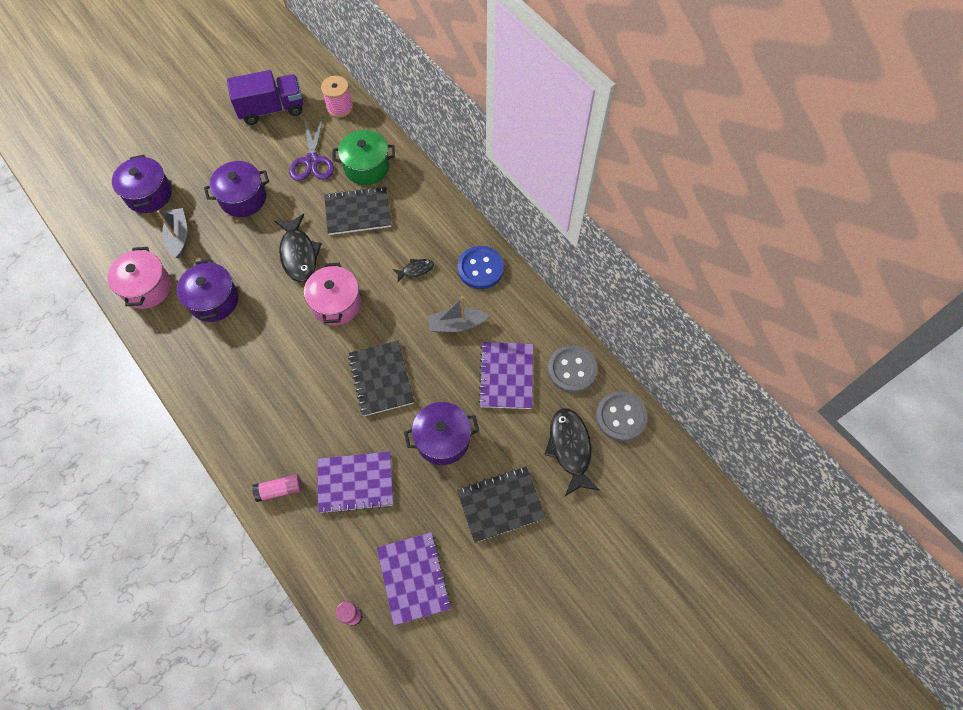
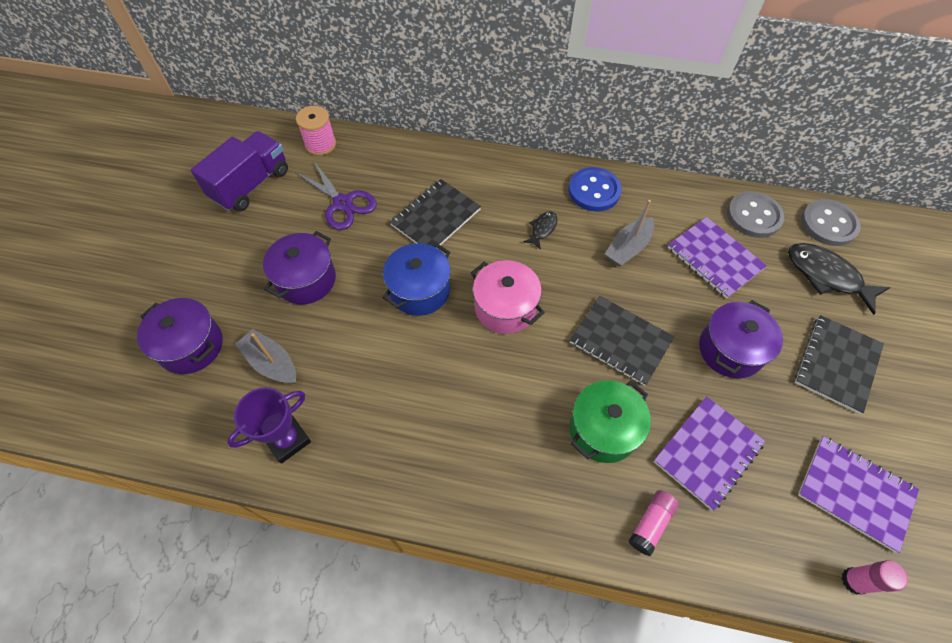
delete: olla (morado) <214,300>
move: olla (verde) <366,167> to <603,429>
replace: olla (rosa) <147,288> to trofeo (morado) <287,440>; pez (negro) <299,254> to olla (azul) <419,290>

==

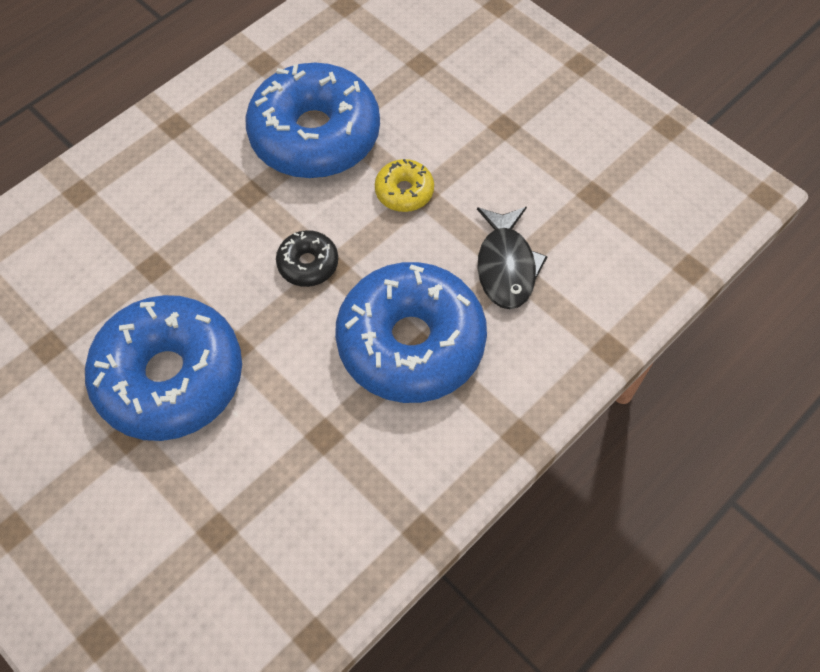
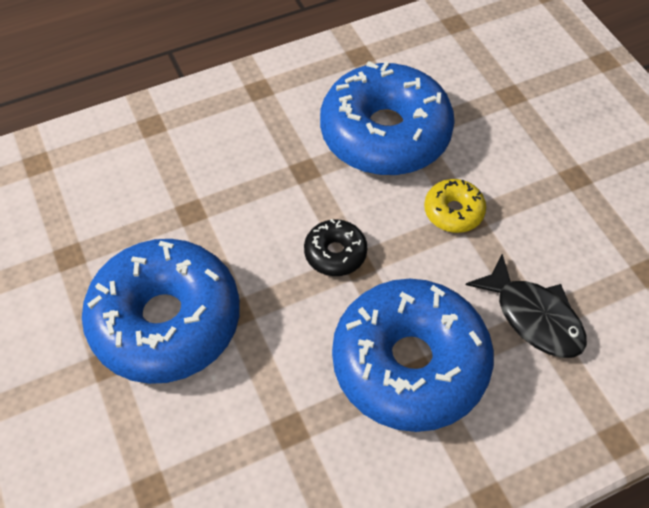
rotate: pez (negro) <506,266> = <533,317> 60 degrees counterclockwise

WORK INSTRUCTION
What is needed is the number of lines in the data that contain "negro", given with nothing else.

FINISHED EXERCISE
2